Your task is to restate every entry below word for word and omit the images.

──────── DATA FOR PROCESSING ────────

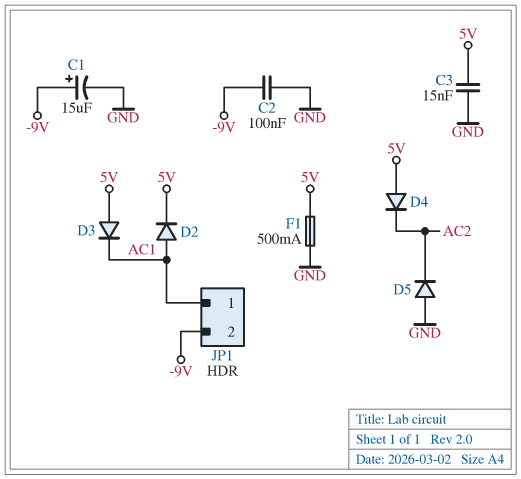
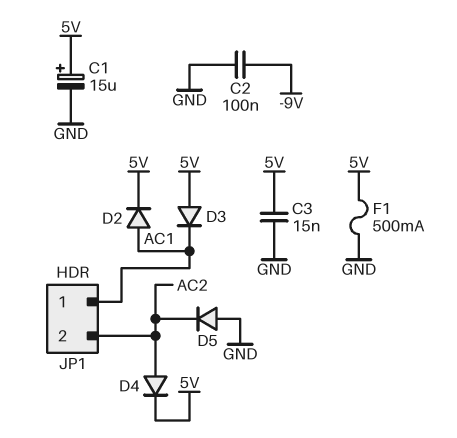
C1: 15uF (plus -9V, minus GND) -> 15uF (plus 5V, minus GND)
D4: diode (A 5V, K AC2) -> diode (A AC2, K 5V)
JP1 pin 2: -9V -> AC2

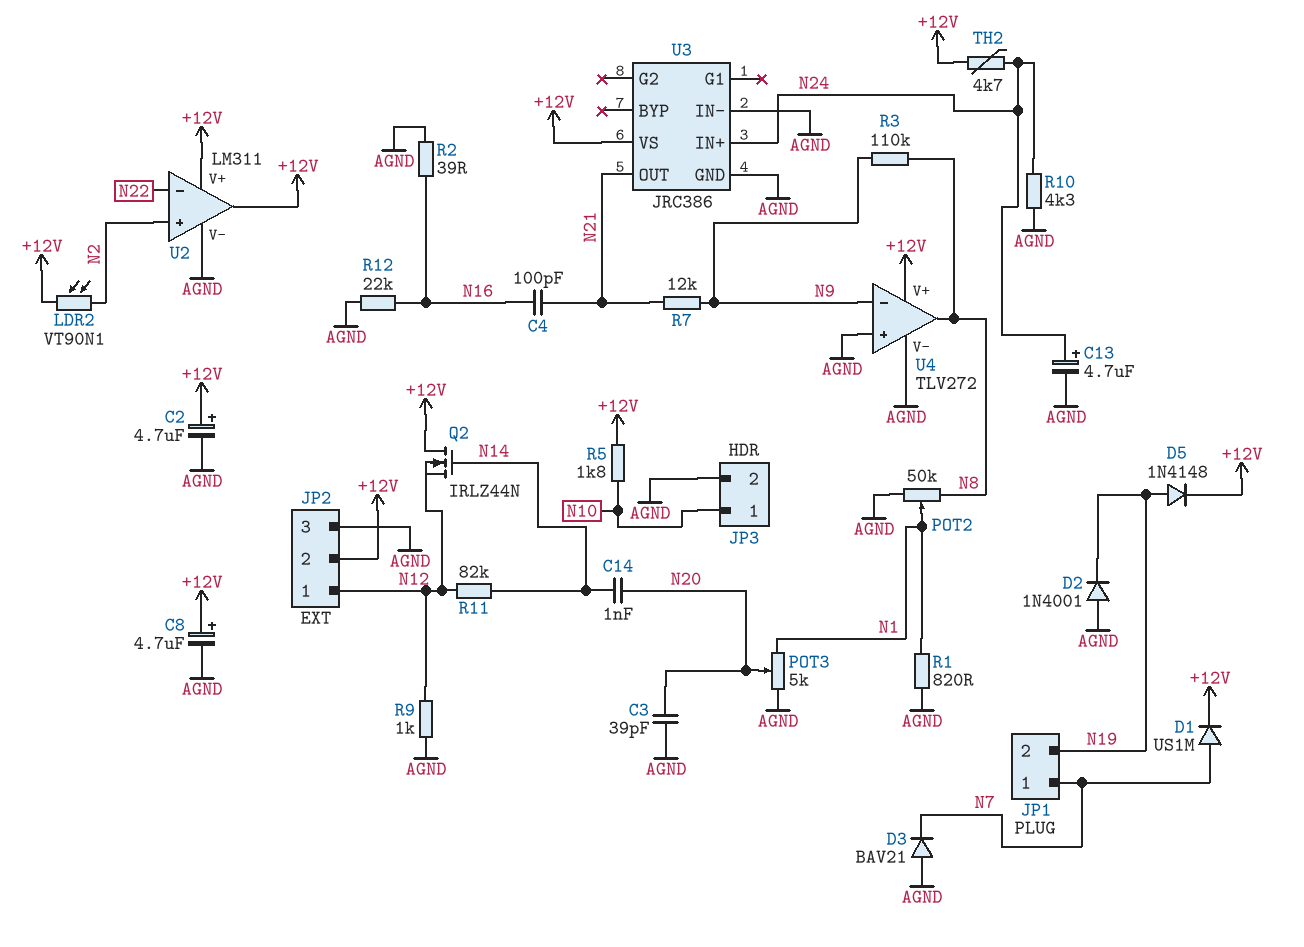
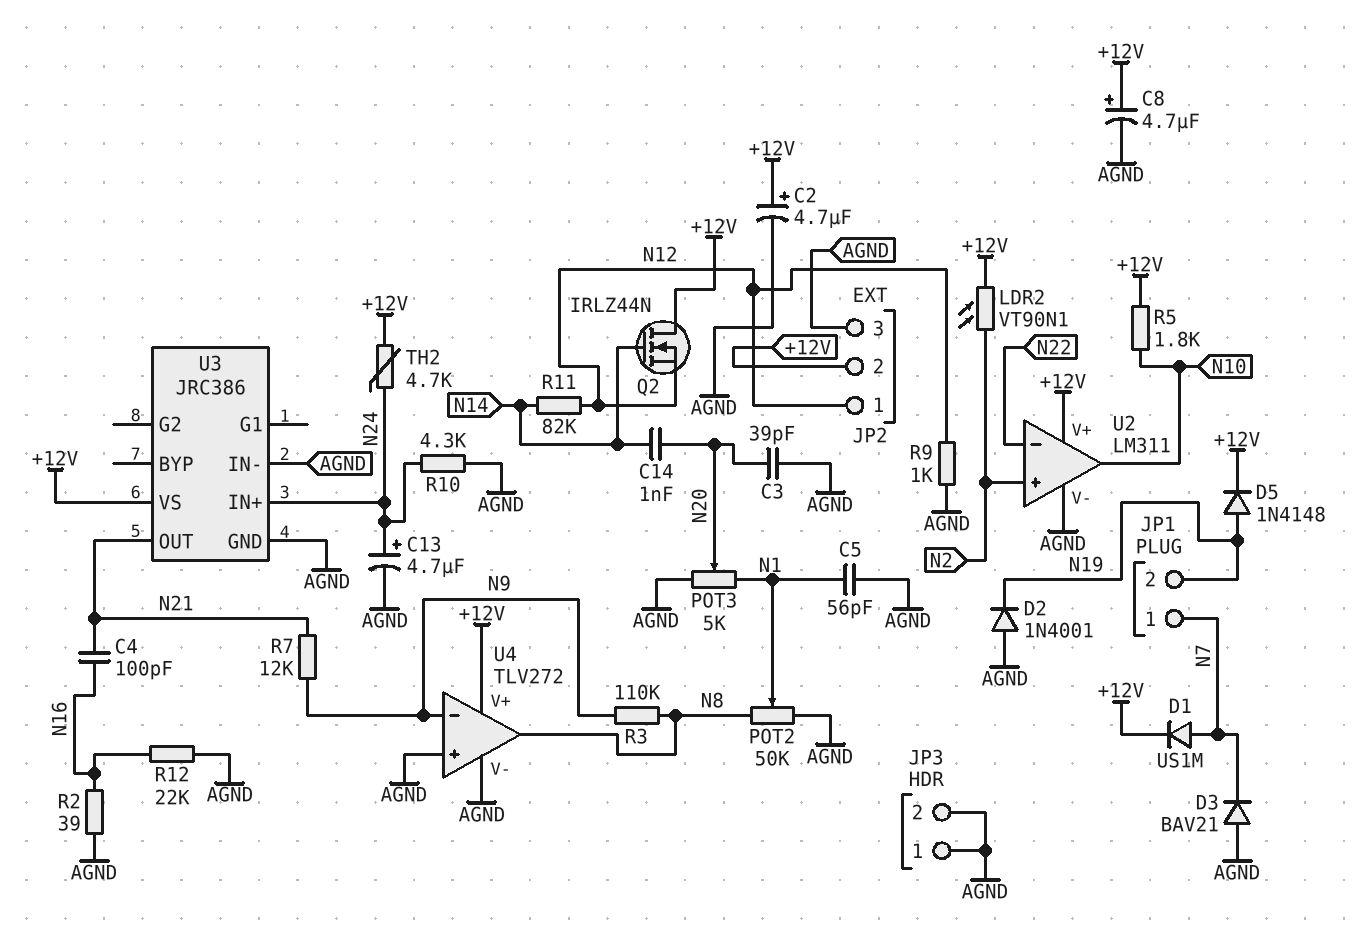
C5: none -> 56pF (AGND, N1)
JP3 pin 1: N10 -> AGND
R1: 820 (AGND, N1) -> none
U2 pin out: +12V -> N10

────────

**SOLUTION FOR THIS TASK**
C1: 15uF (plus -9V, minus GND) -> 15uF (plus 5V, minus GND)
D4: diode (A 5V, K AC2) -> diode (A AC2, K 5V)
JP1 pin 2: -9V -> AC2

C5: none -> 56pF (AGND, N1)
JP3 pin 1: N10 -> AGND
R1: 820 (AGND, N1) -> none
U2 pin out: +12V -> N10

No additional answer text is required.